╭─ Given information
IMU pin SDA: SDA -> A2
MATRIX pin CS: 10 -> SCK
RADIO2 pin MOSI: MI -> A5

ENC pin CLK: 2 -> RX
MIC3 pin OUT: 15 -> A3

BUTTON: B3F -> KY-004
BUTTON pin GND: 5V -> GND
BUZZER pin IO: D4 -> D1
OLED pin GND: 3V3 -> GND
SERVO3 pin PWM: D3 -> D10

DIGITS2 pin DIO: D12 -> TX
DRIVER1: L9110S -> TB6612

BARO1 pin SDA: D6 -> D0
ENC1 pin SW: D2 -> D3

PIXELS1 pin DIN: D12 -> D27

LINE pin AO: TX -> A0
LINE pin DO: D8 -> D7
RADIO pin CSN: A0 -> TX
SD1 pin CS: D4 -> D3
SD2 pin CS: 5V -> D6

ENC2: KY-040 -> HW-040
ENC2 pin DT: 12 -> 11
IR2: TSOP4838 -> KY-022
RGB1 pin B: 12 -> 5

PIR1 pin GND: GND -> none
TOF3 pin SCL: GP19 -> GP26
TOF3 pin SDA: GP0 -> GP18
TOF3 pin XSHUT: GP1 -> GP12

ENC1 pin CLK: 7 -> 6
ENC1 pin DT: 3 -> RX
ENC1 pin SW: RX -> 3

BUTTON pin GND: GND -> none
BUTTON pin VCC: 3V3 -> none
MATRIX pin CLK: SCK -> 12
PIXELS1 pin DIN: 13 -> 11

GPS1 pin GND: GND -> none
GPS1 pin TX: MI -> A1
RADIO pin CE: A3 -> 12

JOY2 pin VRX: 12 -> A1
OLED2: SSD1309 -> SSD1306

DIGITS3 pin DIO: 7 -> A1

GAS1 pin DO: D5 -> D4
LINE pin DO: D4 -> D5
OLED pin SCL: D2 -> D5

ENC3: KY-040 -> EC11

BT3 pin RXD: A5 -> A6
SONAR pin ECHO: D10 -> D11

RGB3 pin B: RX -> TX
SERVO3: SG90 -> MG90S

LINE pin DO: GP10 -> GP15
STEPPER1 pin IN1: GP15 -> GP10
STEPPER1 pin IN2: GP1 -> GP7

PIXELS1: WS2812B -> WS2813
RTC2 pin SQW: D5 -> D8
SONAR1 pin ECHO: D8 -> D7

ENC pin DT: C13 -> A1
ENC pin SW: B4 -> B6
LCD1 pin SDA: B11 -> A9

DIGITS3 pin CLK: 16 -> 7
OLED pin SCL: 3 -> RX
╰─
Your answer should be the records above, set down exactly.

IMU pin SDA: SDA -> A2
MATRIX pin CS: 10 -> SCK
RADIO2 pin MOSI: MI -> A5

ENC pin CLK: 2 -> RX
MIC3 pin OUT: 15 -> A3

BUTTON: B3F -> KY-004
BUTTON pin GND: 5V -> GND
BUZZER pin IO: D4 -> D1
OLED pin GND: 3V3 -> GND
SERVO3 pin PWM: D3 -> D10

DIGITS2 pin DIO: D12 -> TX
DRIVER1: L9110S -> TB6612

BARO1 pin SDA: D6 -> D0
ENC1 pin SW: D2 -> D3

PIXELS1 pin DIN: D12 -> D27

LINE pin AO: TX -> A0
LINE pin DO: D8 -> D7
RADIO pin CSN: A0 -> TX
SD1 pin CS: D4 -> D3
SD2 pin CS: 5V -> D6

ENC2: KY-040 -> HW-040
ENC2 pin DT: 12 -> 11
IR2: TSOP4838 -> KY-022
RGB1 pin B: 12 -> 5

PIR1 pin GND: GND -> none
TOF3 pin SCL: GP19 -> GP26
TOF3 pin SDA: GP0 -> GP18
TOF3 pin XSHUT: GP1 -> GP12

ENC1 pin CLK: 7 -> 6
ENC1 pin DT: 3 -> RX
ENC1 pin SW: RX -> 3

BUTTON pin GND: GND -> none
BUTTON pin VCC: 3V3 -> none
MATRIX pin CLK: SCK -> 12
PIXELS1 pin DIN: 13 -> 11

GPS1 pin GND: GND -> none
GPS1 pin TX: MI -> A1
RADIO pin CE: A3 -> 12

JOY2 pin VRX: 12 -> A1
OLED2: SSD1309 -> SSD1306

DIGITS3 pin DIO: 7 -> A1

GAS1 pin DO: D5 -> D4
LINE pin DO: D4 -> D5
OLED pin SCL: D2 -> D5

ENC3: KY-040 -> EC11

BT3 pin RXD: A5 -> A6
SONAR pin ECHO: D10 -> D11

RGB3 pin B: RX -> TX
SERVO3: SG90 -> MG90S

LINE pin DO: GP10 -> GP15
STEPPER1 pin IN1: GP15 -> GP10
STEPPER1 pin IN2: GP1 -> GP7

PIXELS1: WS2812B -> WS2813
RTC2 pin SQW: D5 -> D8
SONAR1 pin ECHO: D8 -> D7

ENC pin DT: C13 -> A1
ENC pin SW: B4 -> B6
LCD1 pin SDA: B11 -> A9

DIGITS3 pin CLK: 16 -> 7
OLED pin SCL: 3 -> RX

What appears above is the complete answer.